──────── Extracted material ────────
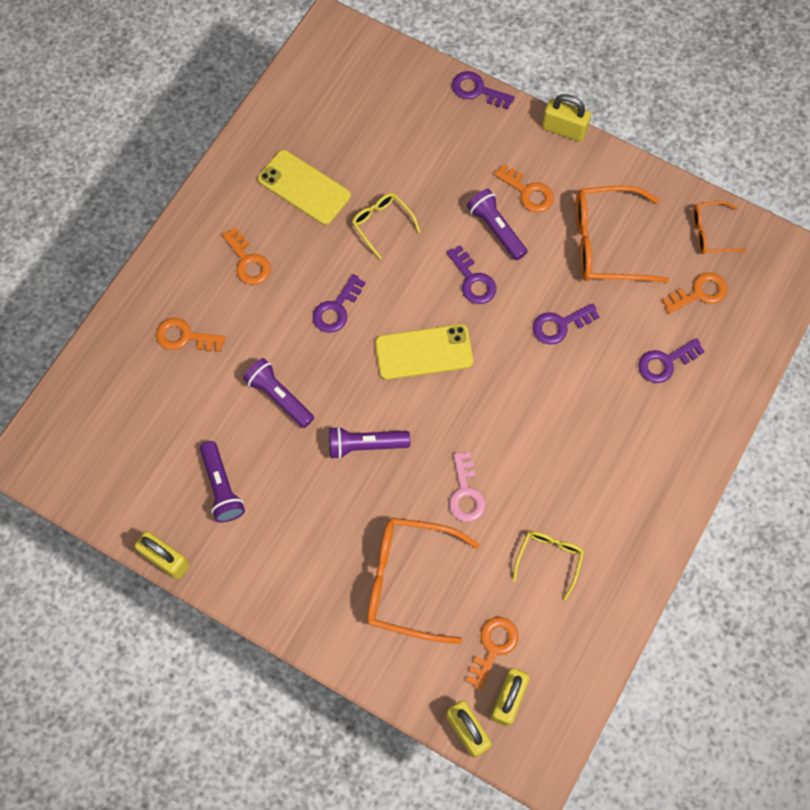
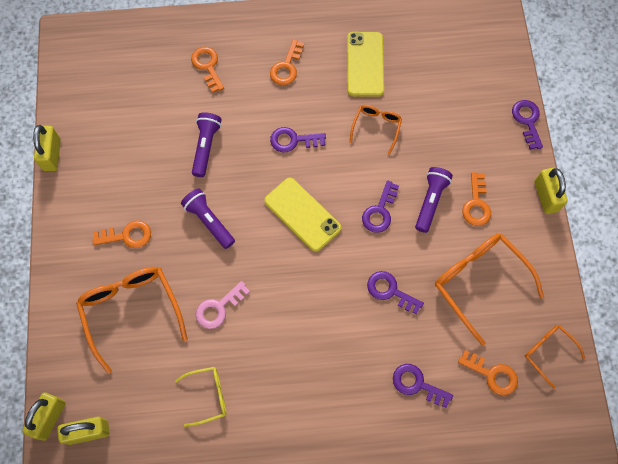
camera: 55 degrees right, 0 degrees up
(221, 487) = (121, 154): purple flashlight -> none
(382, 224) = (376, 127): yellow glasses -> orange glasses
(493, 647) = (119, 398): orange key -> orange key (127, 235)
────────
──────── Extracted material ────────
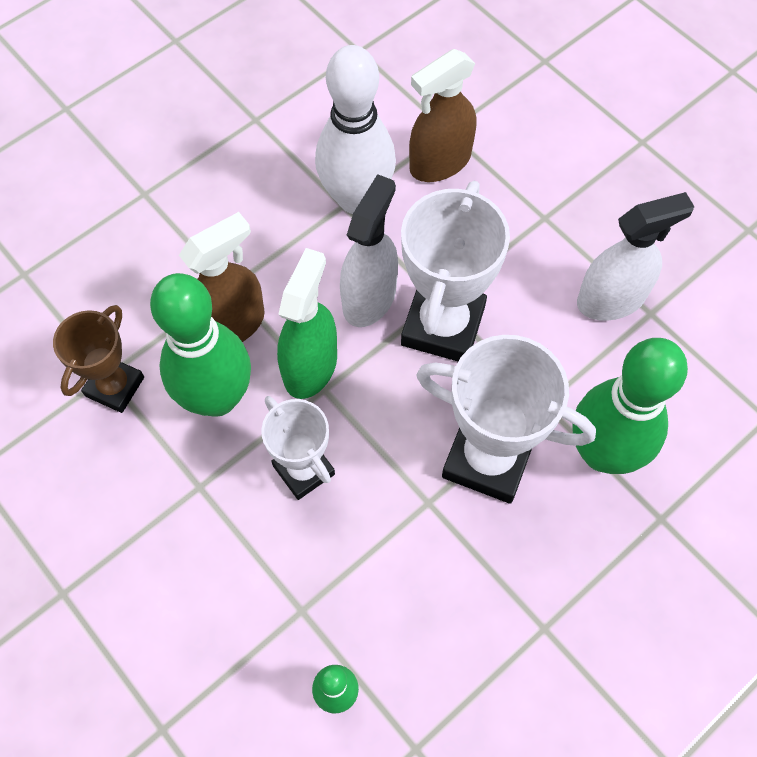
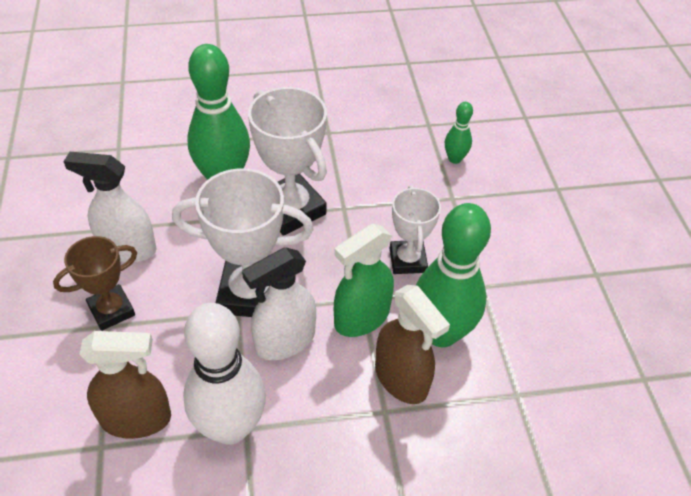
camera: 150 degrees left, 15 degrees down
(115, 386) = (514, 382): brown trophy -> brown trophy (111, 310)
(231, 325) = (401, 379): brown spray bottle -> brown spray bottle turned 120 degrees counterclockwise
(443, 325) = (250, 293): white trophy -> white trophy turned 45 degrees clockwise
────────
> [Assigned task] Look over the listing above. Pick out and copy every line that includes "brown".

> [Answer area]
(115, 386) = (514, 382): brown trophy -> brown trophy (111, 310)
(231, 325) = (401, 379): brown spray bottle -> brown spray bottle turned 120 degrees counterclockwise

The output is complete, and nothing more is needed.